• **PROBLEM**
Only the lines from the one holding "new: SnowWhiteClawHammer" to the final line of the material below belong in the answer, transcribed exactly.

• **RECORDS PROVIDED**
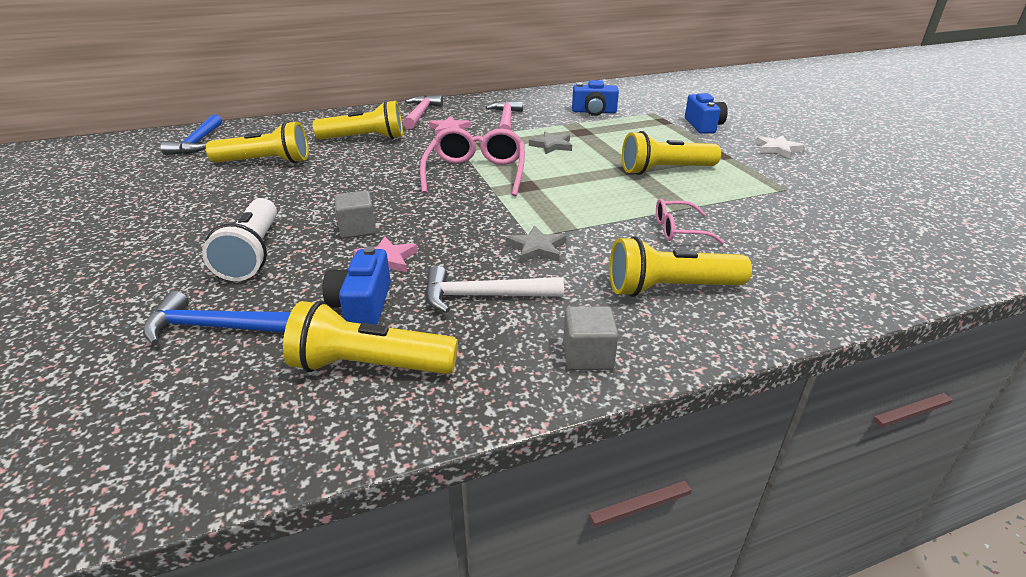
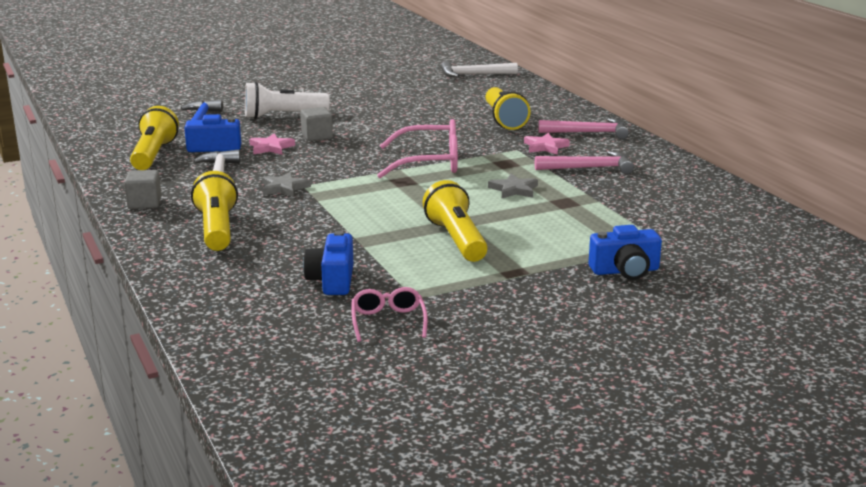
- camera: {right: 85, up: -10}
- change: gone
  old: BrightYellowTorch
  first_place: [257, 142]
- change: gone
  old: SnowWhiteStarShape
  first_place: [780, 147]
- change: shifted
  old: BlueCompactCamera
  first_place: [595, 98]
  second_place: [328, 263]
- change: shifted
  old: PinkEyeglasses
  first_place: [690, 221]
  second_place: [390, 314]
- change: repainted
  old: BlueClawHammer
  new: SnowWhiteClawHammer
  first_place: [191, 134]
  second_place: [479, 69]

• **ANSWER SECTION**
  new: SnowWhiteClawHammer
  first_place: [191, 134]
  second_place: [479, 69]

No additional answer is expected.